[Entries taken from a collection]
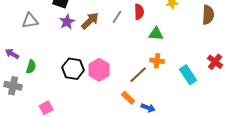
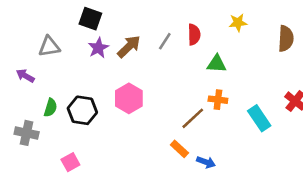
purple arrow: (12, 54) -> (25, 76), moved
black hexagon: (73, 69) -> (82, 110), moved
pink hexagon: (99, 70) -> (129, 98), moved

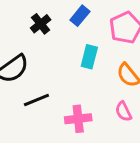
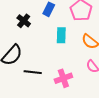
black line: (36, 100) -> (33, 72), turned 42

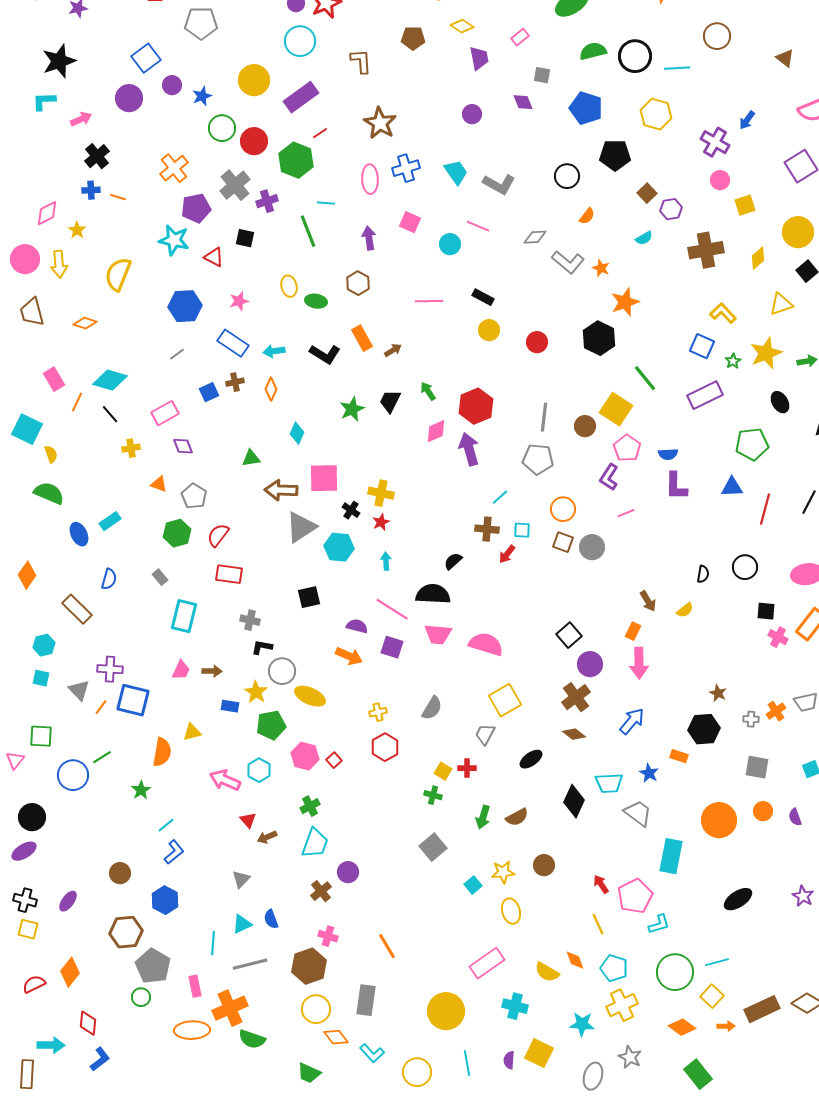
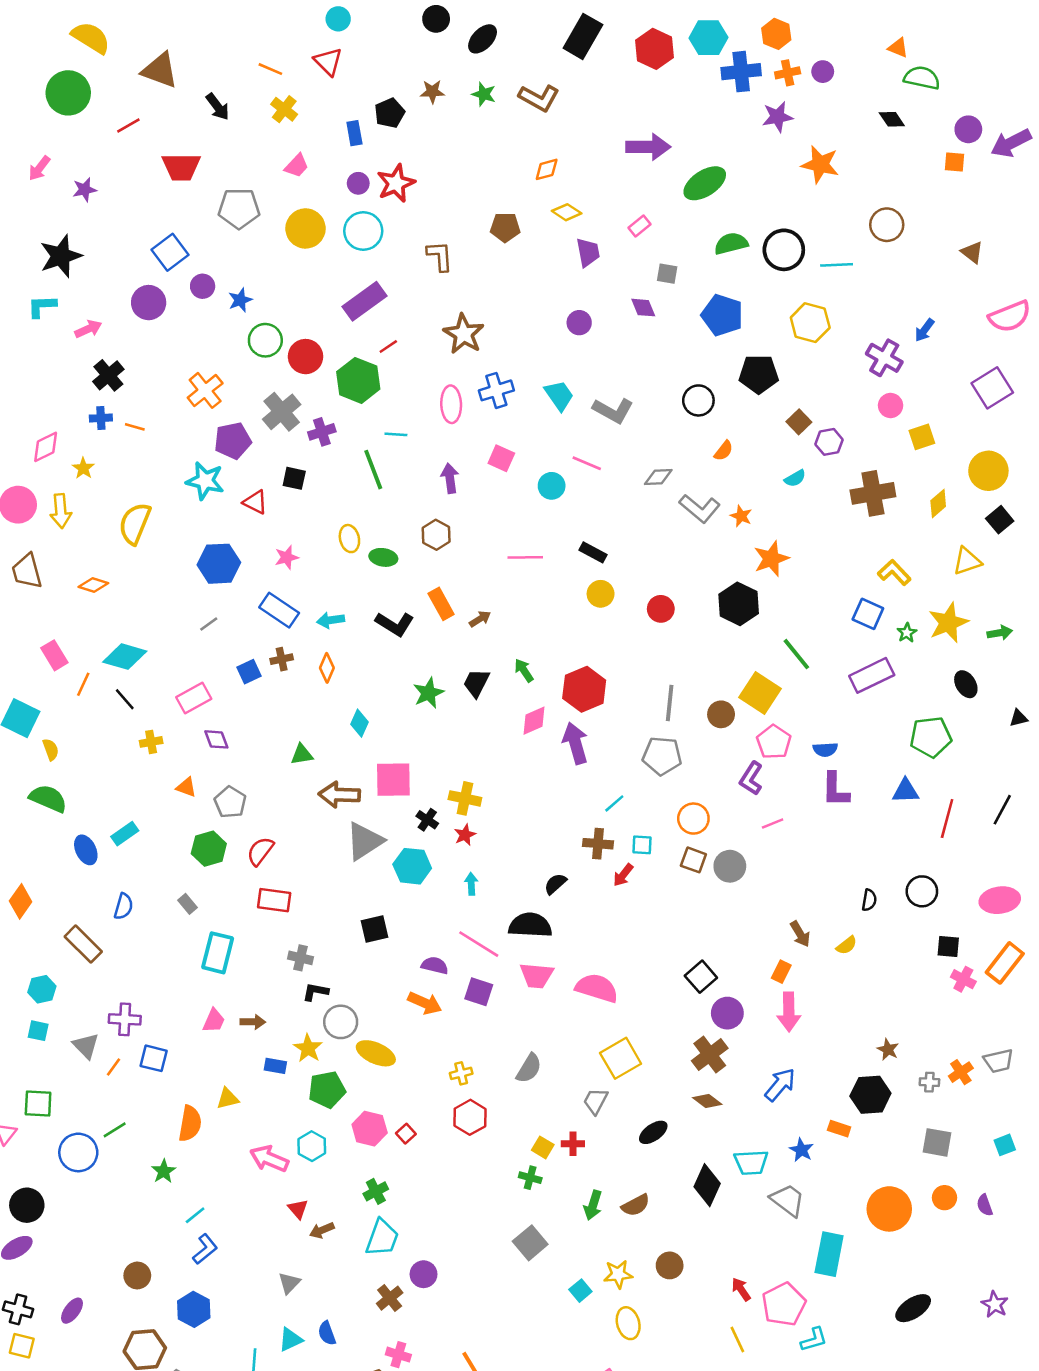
yellow circle: (254, 80) -> (306, 228), moved
blue square: (133, 700) -> (154, 1058), size x0.7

*Task objective*:
Line count for "hexagon": count the lines of the records above that contain it and give only the number.

*Solution to this task*:
2